(Before-and-after change data)
★ ★ ★ ★ ★

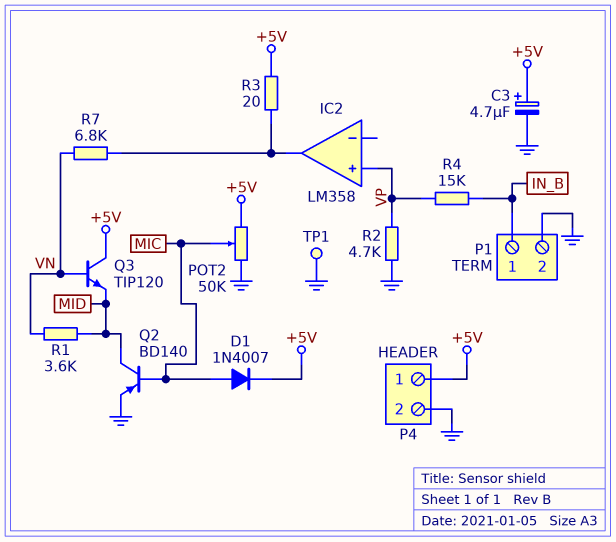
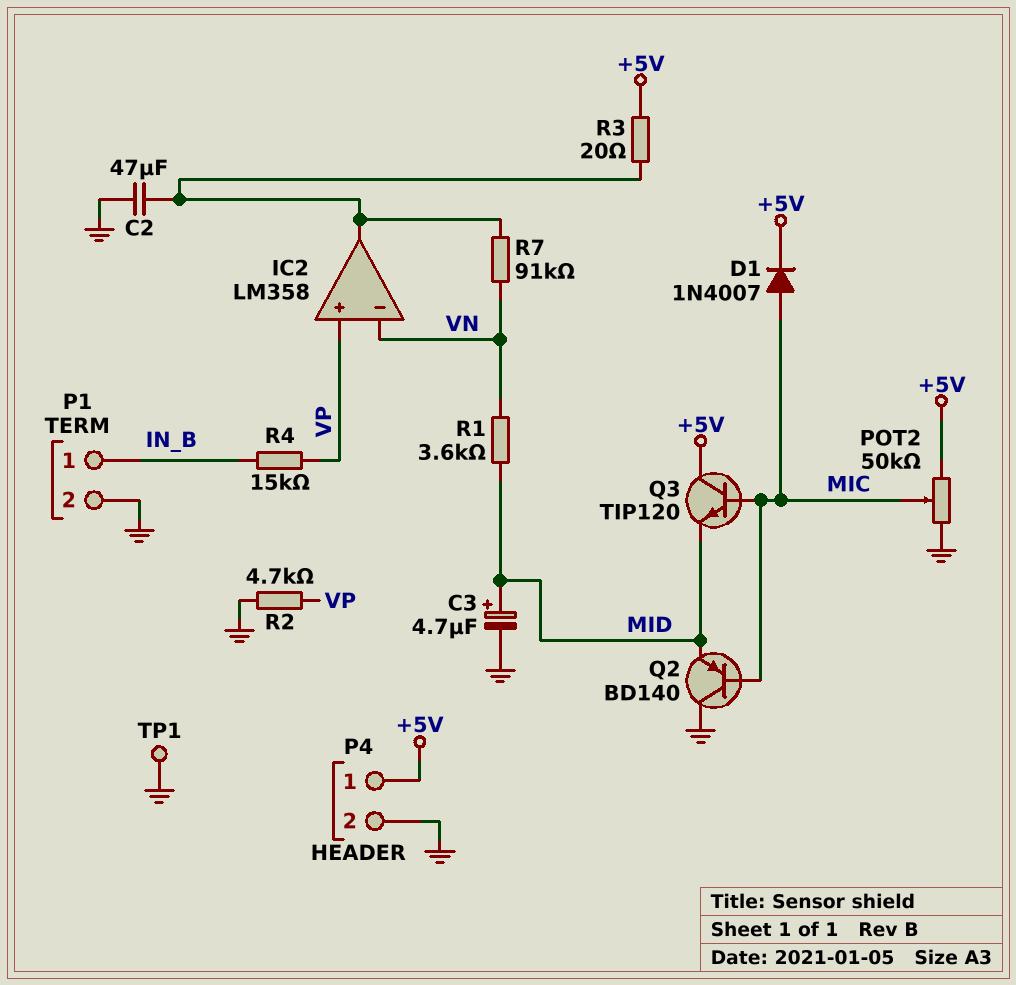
C2: none -> 47uF (GND, IC2/out)
C3: 4.7uF (plus +5V, minus GND) -> 4.7uF (plus MID, minus GND)
IC2 pin in-: none -> VN
Q2: PNP BD140 (B MIC, C MID, E GND) -> PNP BD140 (B MIC, C GND, E MID)
Q3: NPN TIP120 (B VN, C +5V, E MID) -> NPN TIP120 (B MIC, C +5V, E MID)
R7: 6.8k (IC2/out, VN) -> 91k (IC2/out, VN)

★ ★ ★ ★ ★

**Task to carry out**
After locating the line with "Q3: NPN TIP120", output that line and every later one exactly, through the end of the entries above.

**Reply to the task**
Q3: NPN TIP120 (B VN, C +5V, E MID) -> NPN TIP120 (B MIC, C +5V, E MID)
R7: 6.8k (IC2/out, VN) -> 91k (IC2/out, VN)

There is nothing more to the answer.